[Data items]

══════

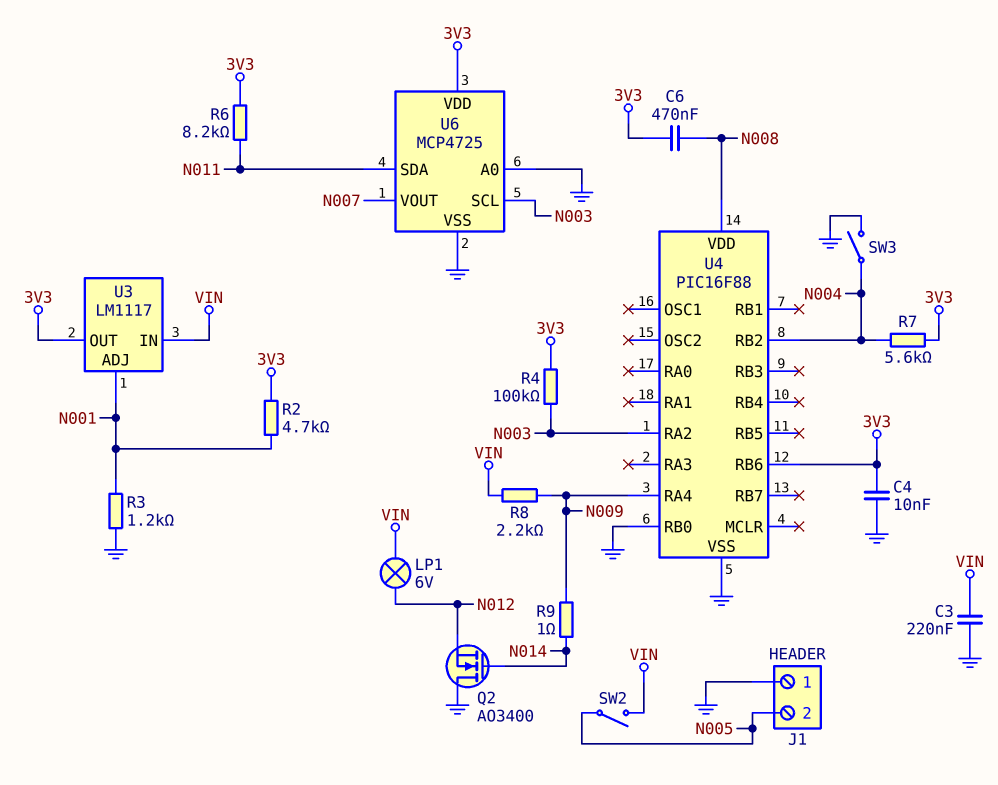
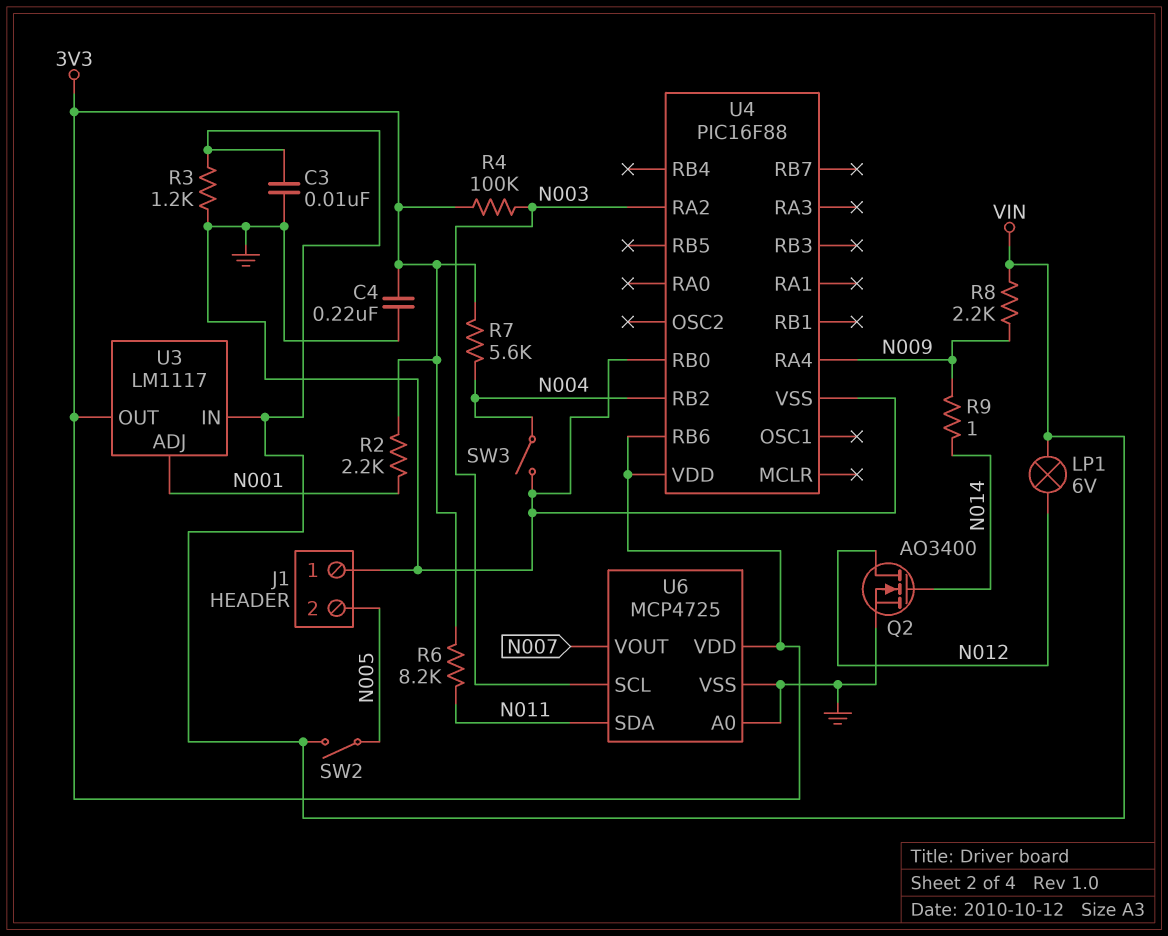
C3: 220nF (GND, VIN) -> 10nF (GND, VIN)
C4: 10nF (3V3, GND) -> 220nF (3V3, GND)
C6: 470nF (3V3, N008) -> none
Q2: NMOS AO3400 (G N014, D GND, S N012) -> NMOS AO3400 (G N014, D N012, S GND)
R2: 4.7k (3V3, N001) -> 2.2k (3V3, N001)
R3: 1.2k (GND, N001) -> 1.2k (GND, VIN)
U4 pin VDD: N008 -> 3V3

══════

- **TASK ITEM**:
What must be transcribed is the run of lines from the one containing "R2: 4.7k (3V3, N001) -> 2.2k (3V3, N001)" to the last line of the data above, inclusive, and only that.

- **ANSWER BELOW**:
R2: 4.7k (3V3, N001) -> 2.2k (3V3, N001)
R3: 1.2k (GND, N001) -> 1.2k (GND, VIN)
U4 pin VDD: N008 -> 3V3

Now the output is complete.